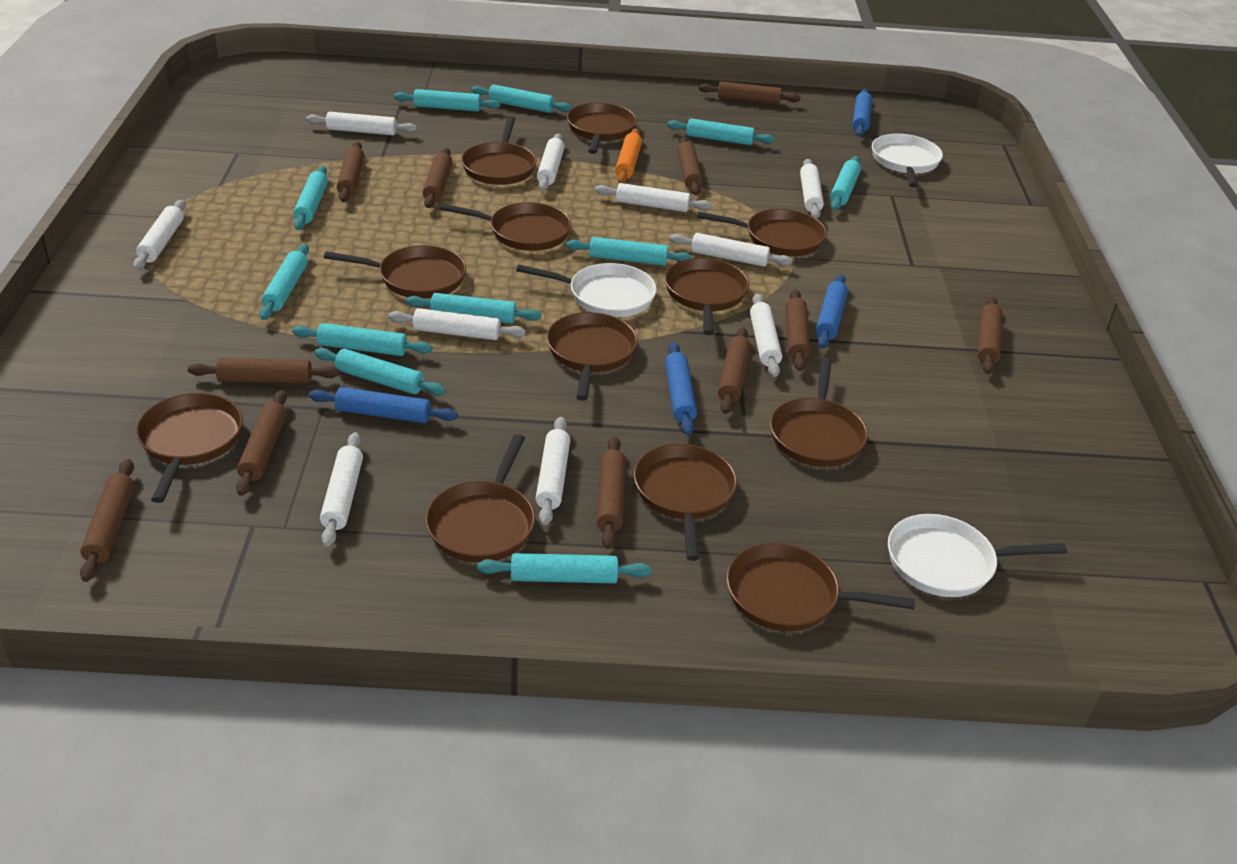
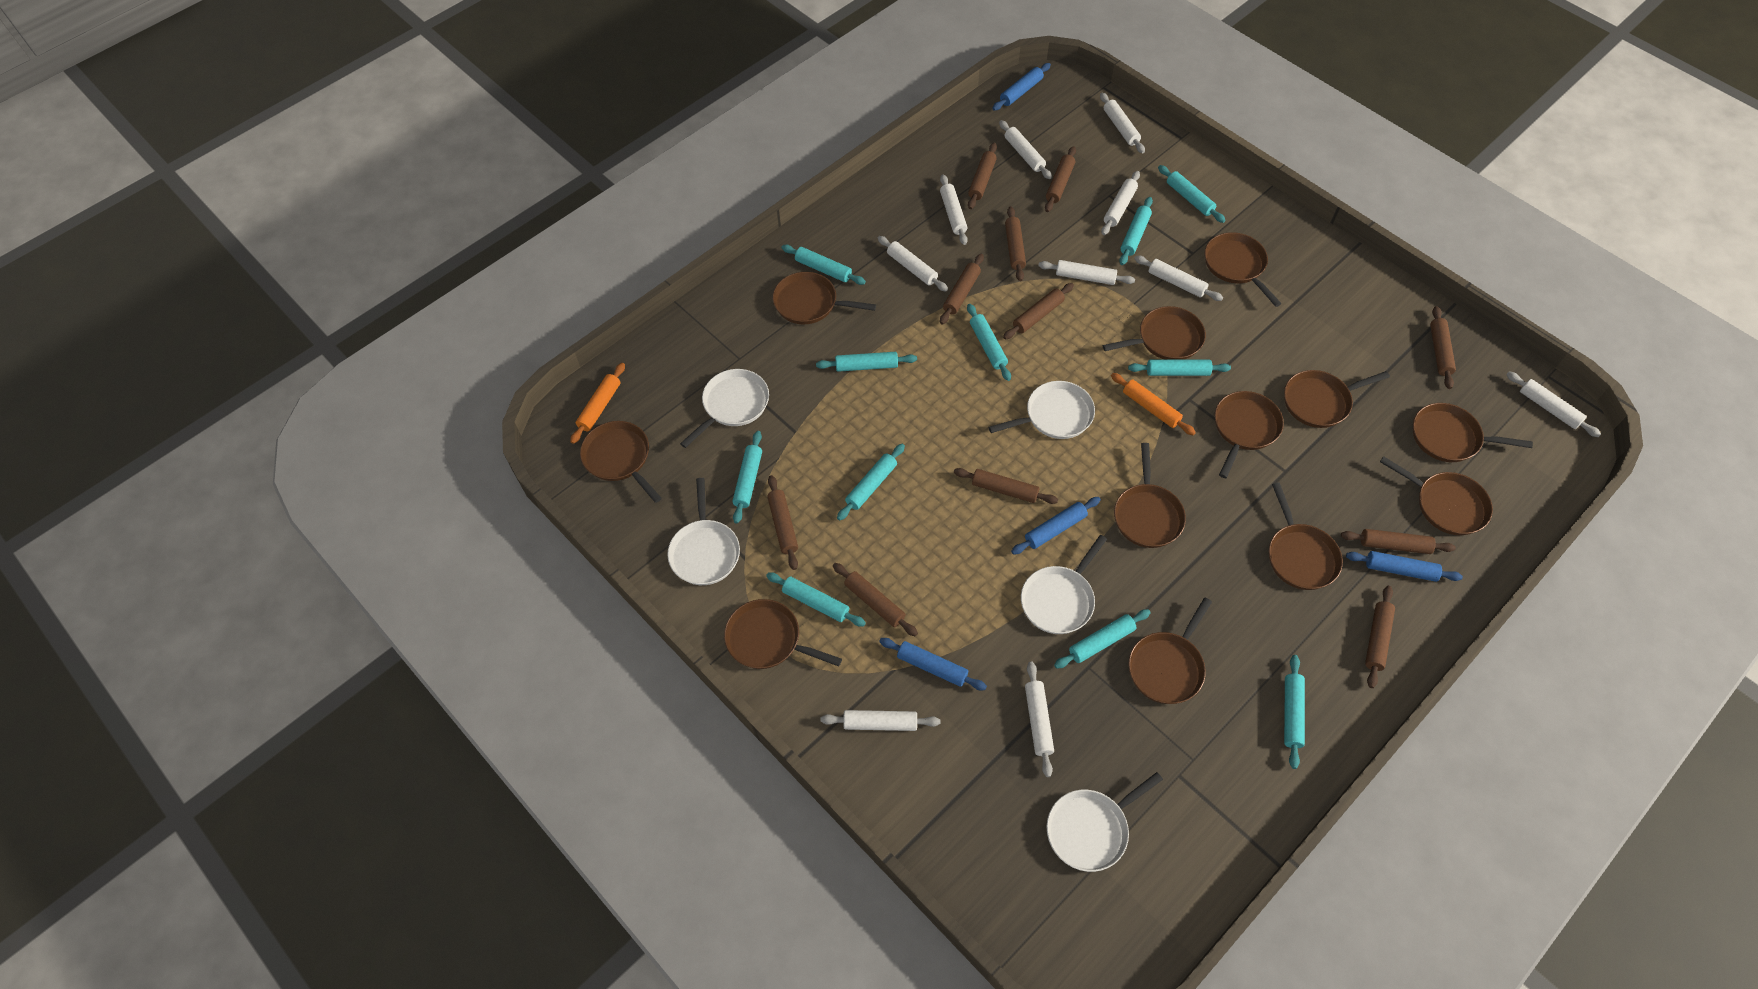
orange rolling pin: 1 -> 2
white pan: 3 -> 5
= = = =
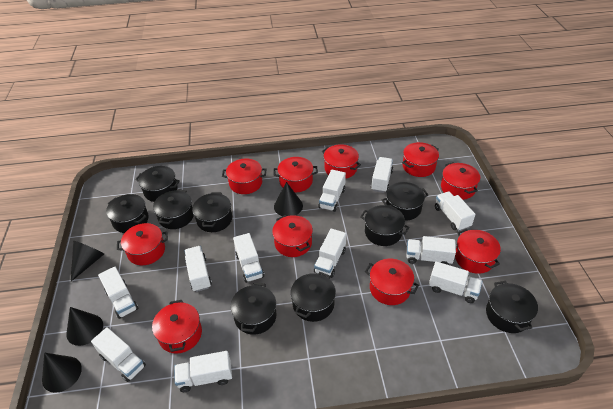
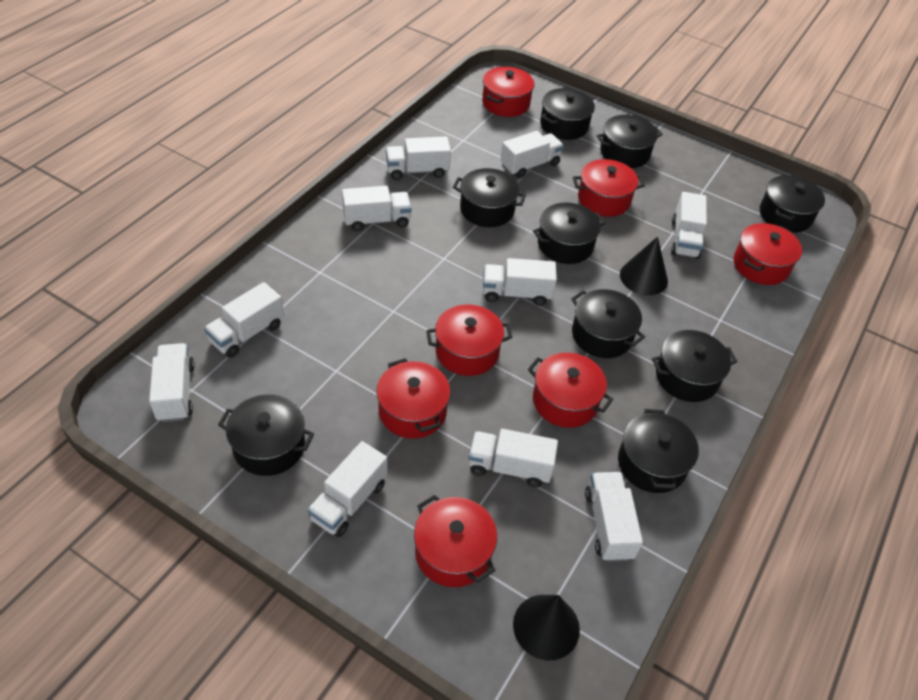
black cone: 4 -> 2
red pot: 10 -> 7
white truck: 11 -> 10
= = = =
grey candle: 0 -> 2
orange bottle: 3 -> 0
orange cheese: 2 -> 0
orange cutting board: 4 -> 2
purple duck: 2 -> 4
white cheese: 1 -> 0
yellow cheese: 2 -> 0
= = = =
* Your goal
Whenever a line in the material contains the word "cheese", copy that line.

* Worked solution
orange cheese: 2 -> 0
white cheese: 1 -> 0
yellow cheese: 2 -> 0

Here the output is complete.